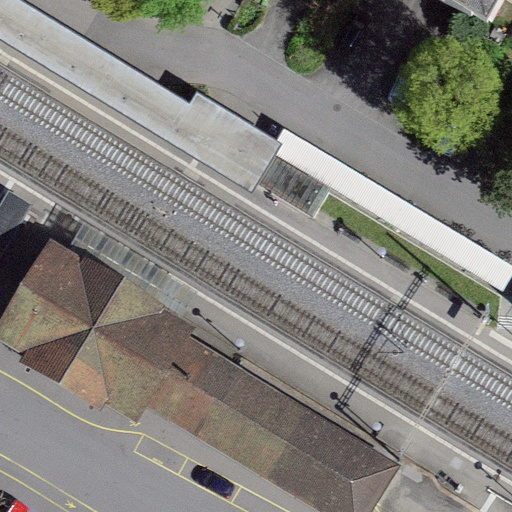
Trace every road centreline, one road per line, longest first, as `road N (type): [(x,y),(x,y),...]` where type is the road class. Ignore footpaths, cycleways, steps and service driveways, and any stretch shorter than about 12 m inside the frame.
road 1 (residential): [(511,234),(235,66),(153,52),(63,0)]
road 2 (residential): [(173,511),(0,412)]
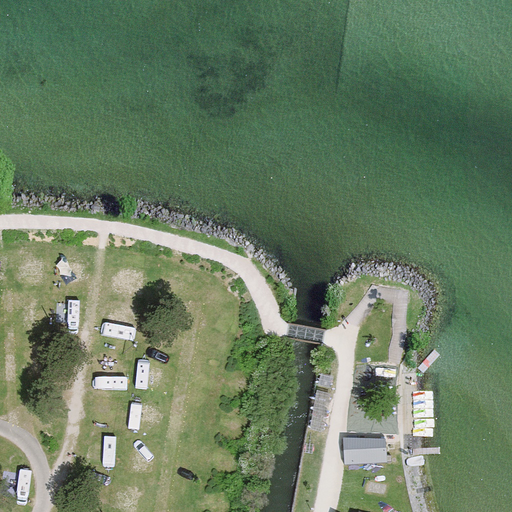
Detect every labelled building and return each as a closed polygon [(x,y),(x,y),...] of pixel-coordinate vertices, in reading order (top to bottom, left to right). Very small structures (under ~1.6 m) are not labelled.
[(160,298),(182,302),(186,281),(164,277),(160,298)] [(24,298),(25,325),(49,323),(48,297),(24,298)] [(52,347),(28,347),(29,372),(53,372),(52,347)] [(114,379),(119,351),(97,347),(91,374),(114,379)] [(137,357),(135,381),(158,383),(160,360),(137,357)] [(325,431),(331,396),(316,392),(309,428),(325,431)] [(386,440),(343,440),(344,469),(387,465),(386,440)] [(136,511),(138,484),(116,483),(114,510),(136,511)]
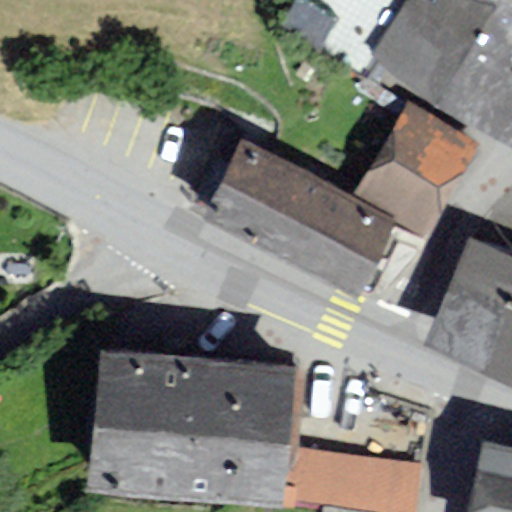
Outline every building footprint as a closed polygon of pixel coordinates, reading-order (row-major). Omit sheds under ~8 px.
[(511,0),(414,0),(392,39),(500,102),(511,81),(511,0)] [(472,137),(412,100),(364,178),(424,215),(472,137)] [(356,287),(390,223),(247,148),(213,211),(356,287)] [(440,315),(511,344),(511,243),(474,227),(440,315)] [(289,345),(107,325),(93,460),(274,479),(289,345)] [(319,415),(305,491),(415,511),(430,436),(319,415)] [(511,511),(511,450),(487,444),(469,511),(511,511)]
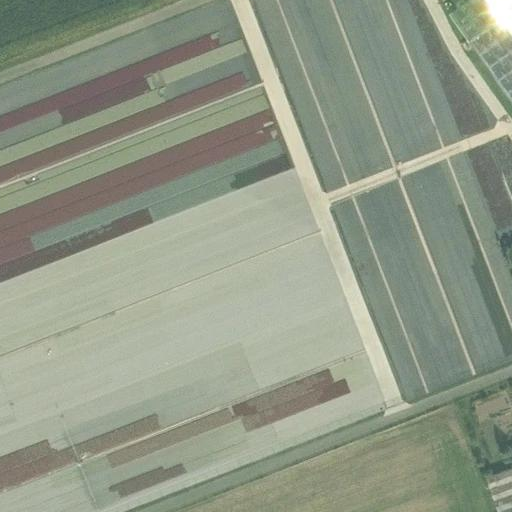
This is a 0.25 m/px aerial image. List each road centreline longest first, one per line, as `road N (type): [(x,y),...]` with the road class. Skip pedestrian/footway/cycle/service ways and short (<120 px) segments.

* * *

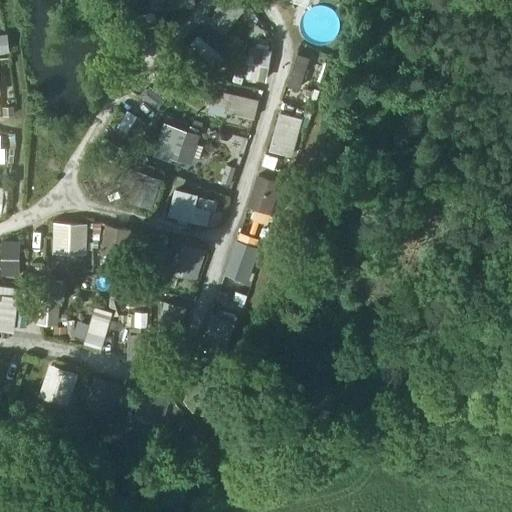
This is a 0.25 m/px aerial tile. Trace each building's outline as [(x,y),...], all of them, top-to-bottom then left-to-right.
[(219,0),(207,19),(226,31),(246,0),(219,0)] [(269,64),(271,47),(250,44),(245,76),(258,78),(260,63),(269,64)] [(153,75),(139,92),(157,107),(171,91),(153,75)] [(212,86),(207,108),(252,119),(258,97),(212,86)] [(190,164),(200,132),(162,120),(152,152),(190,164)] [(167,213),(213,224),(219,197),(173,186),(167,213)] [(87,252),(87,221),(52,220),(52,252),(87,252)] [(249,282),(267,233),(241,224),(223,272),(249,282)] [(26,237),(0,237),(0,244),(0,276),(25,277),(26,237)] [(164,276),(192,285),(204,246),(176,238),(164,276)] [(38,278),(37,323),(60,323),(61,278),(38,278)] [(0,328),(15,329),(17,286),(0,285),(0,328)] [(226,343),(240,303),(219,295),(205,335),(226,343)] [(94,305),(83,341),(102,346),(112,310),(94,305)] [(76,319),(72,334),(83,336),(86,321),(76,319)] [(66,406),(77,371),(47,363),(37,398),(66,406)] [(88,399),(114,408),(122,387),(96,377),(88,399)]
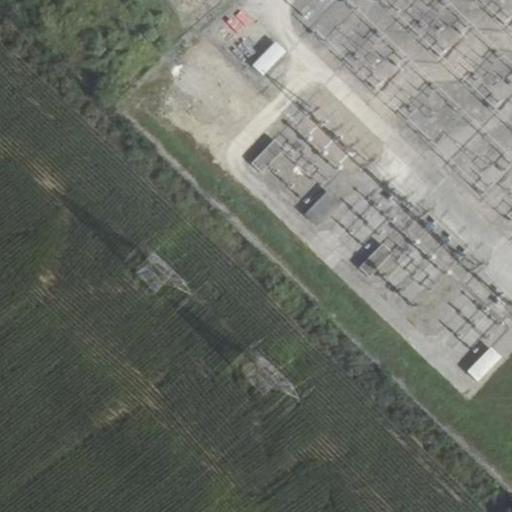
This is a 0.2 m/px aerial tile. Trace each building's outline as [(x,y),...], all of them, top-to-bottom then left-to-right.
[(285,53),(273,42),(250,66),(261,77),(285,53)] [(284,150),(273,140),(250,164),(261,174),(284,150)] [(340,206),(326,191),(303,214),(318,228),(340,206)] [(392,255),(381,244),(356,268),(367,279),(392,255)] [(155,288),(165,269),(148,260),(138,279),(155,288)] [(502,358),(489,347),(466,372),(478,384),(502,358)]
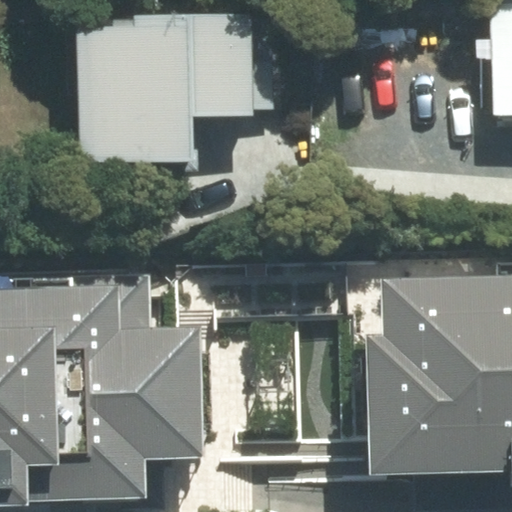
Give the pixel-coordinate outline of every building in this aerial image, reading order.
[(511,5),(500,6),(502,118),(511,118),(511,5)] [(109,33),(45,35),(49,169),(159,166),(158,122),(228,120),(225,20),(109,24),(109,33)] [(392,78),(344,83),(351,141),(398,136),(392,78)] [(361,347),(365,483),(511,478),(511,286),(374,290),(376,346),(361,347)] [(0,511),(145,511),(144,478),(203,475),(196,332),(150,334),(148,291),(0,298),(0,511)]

> [Requirement]
Change "footpaths" to "sidewalks" in the stretch from the line containing "Trace every road" through the line containing "road 2 (residential): [(173,511),(0,412)]", leaving everything else as it is, and return only those lines.

> [Written reply]
Trace every road centreline, one road per line, longest first, as `road N (type): [(x,y),(x,y),...]` where type is the road class. Ignore sidewalks, cycleways, steps and service driveways, and any stretch shorter than about 12 m inside the frame.
road 1 (residential): [(511,234),(235,66),(153,52),(63,0)]
road 2 (residential): [(173,511),(0,412)]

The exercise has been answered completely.